### EXERCISE
Work through the records below and copy every line that includes "yellow".

--

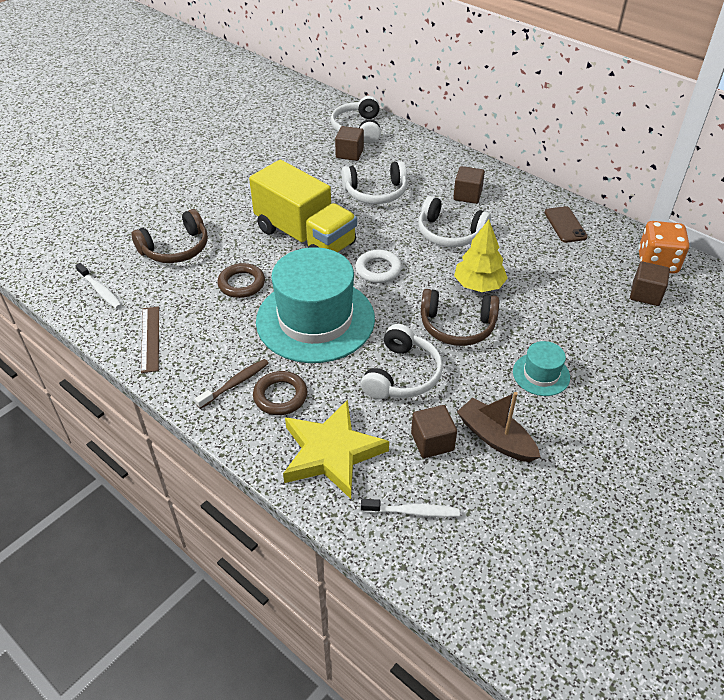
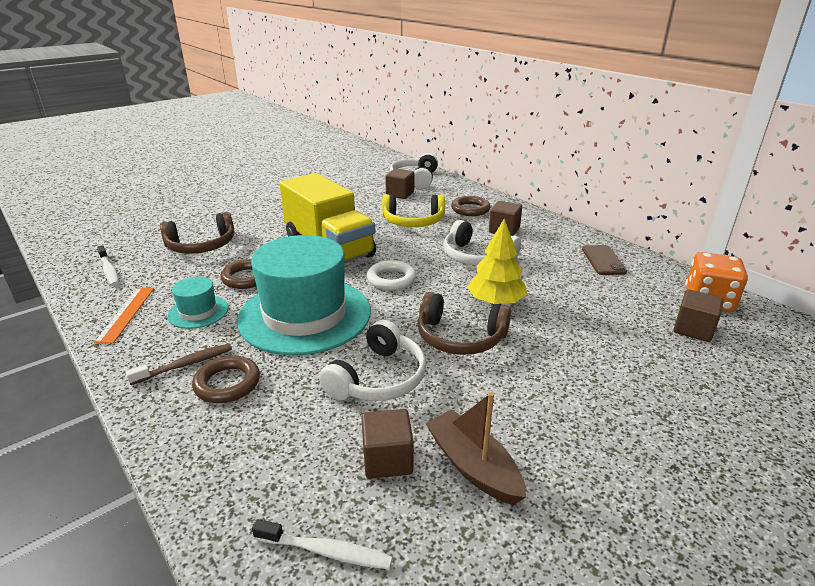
camera: 10 degrees right, 15 degrees down
(150, 338) = (126, 314): brown ruler -> orange ruler
(331, 453) = (254, 455): yellow star -> none
(376, 192) = (413, 221): white headphones -> yellow headphones
(428, 169) = (470, 209): none -> brown ring
(541, 374) = (550, 398): turquoise hat -> turquoise hat (198, 312)

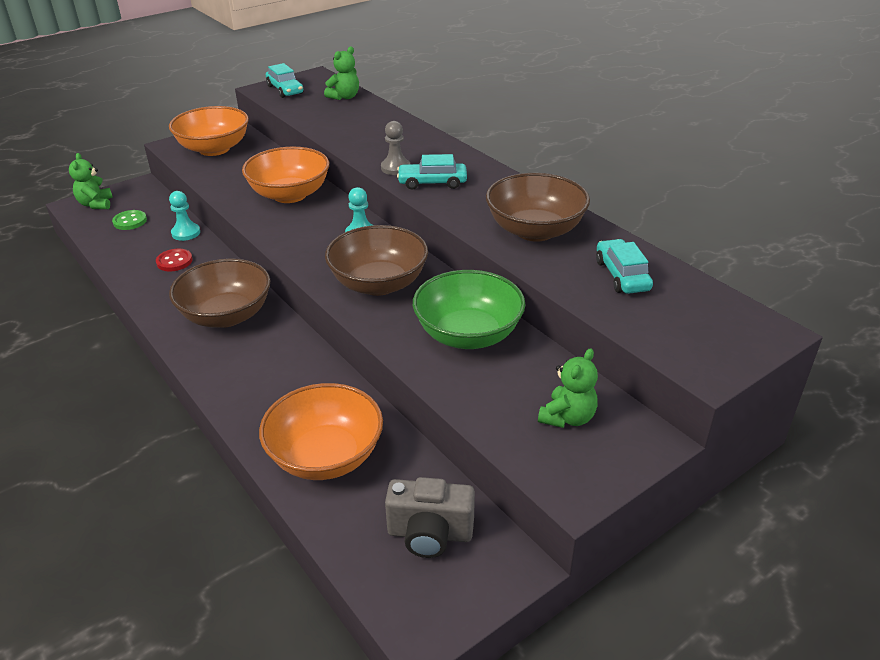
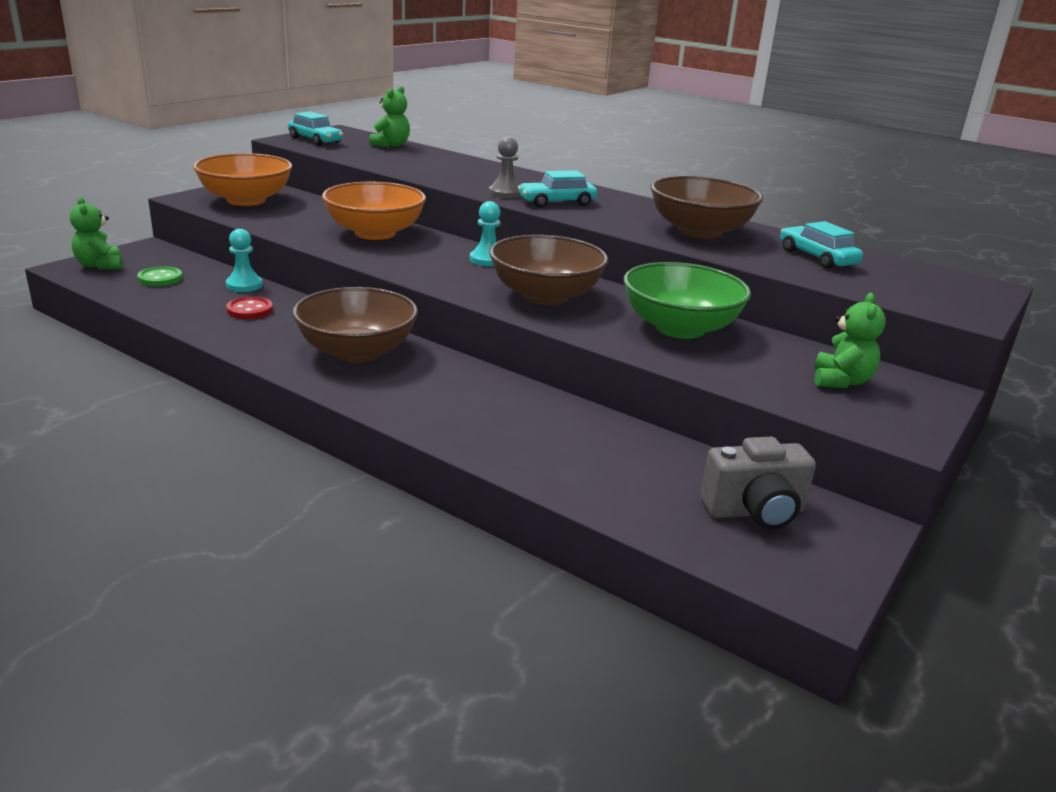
camera: 20 degrees left, 10 degrees down
(326, 456) = (582, 461): orange bowl -> none

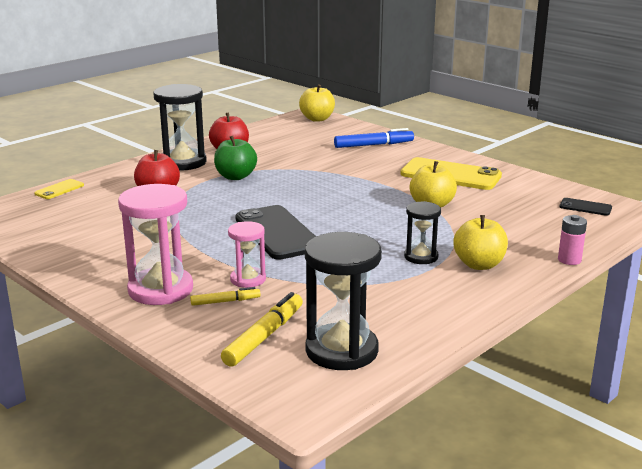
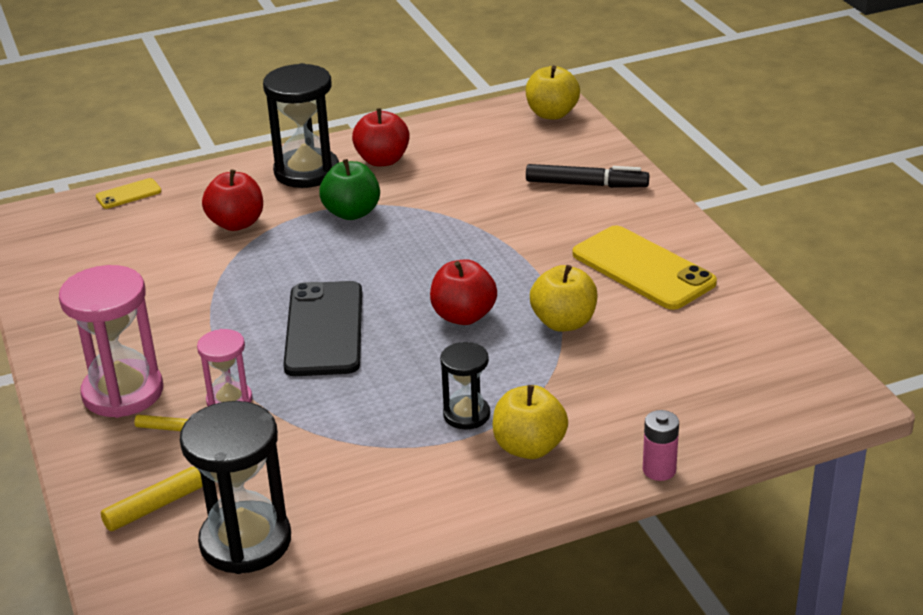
camera: 25 degrees right, 10 degrees up
(365, 212) = (463, 316): none -> red apple
(373, 145) = (586, 184): blue marker -> black marker
(585, 207) = (781, 376): black phone -> none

--

### TASK SOLUTION
(331, 453) = (254, 455): yellow star -> none
(376, 192) = (413, 221): white headphones -> yellow headphones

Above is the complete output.